• **EXERCISE DESCRIPTION**
Give the records back exactly as written, but without the images.

• **EXTRACTED DATA**

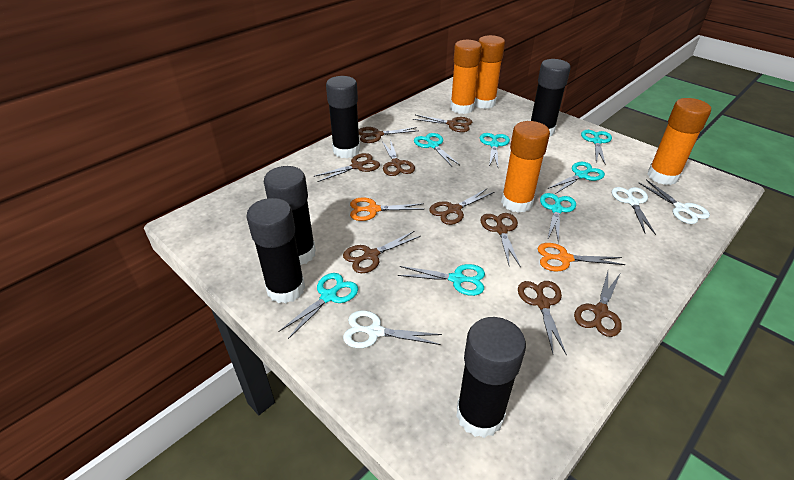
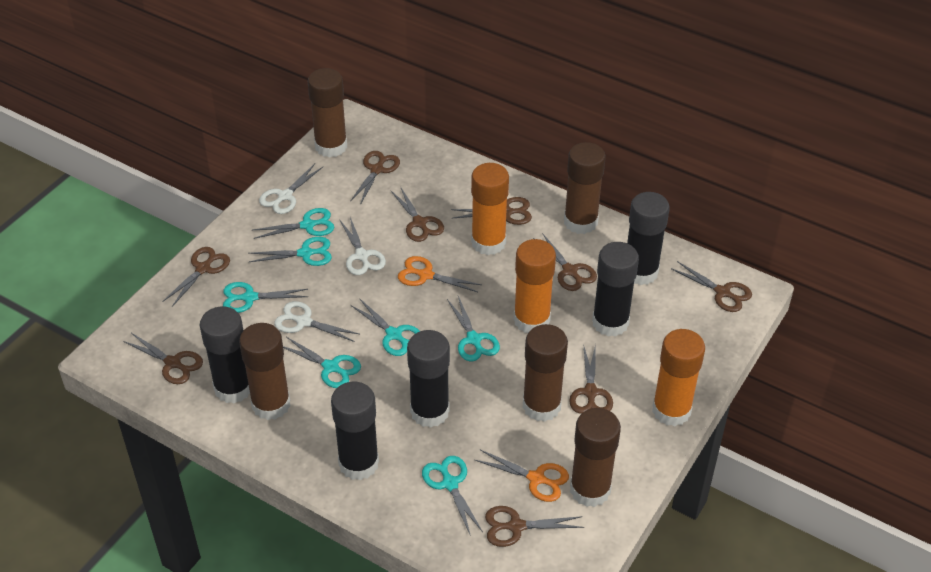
brown glue stick: 0 -> 5
orange glue stick: 4 -> 3

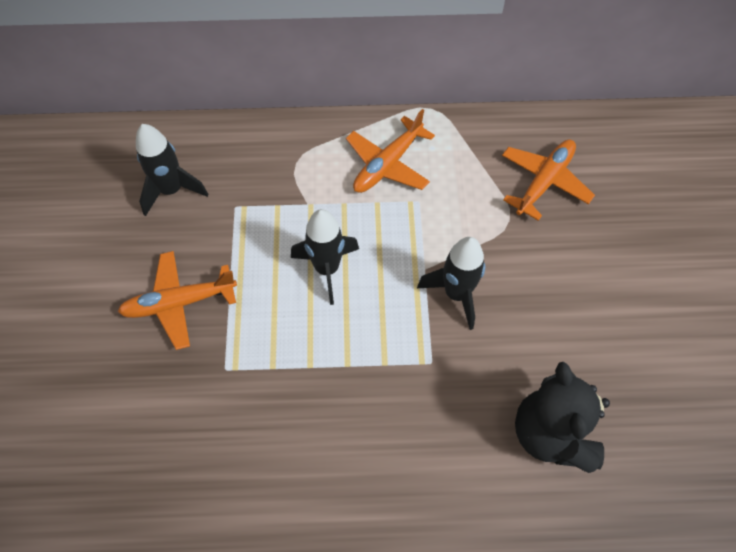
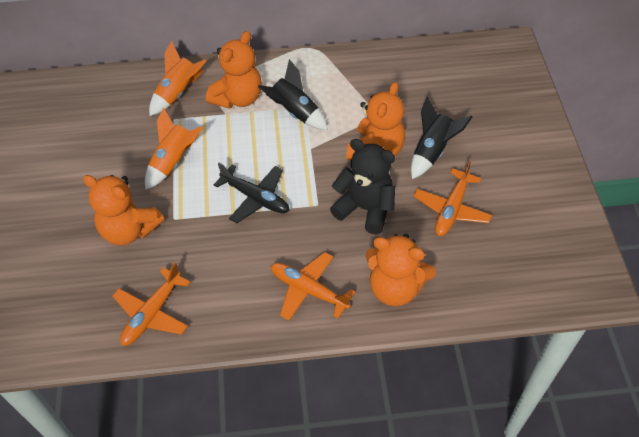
black plane: 0 -> 1
black rocket: 3 -> 2
orange rocket: 0 -> 2
orange teddy bear: 0 -> 4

• **REPLY TO THE TASK**
brown glue stick: 0 -> 5
orange glue stick: 4 -> 3

black plane: 0 -> 1
black rocket: 3 -> 2
orange rocket: 0 -> 2
orange teddy bear: 0 -> 4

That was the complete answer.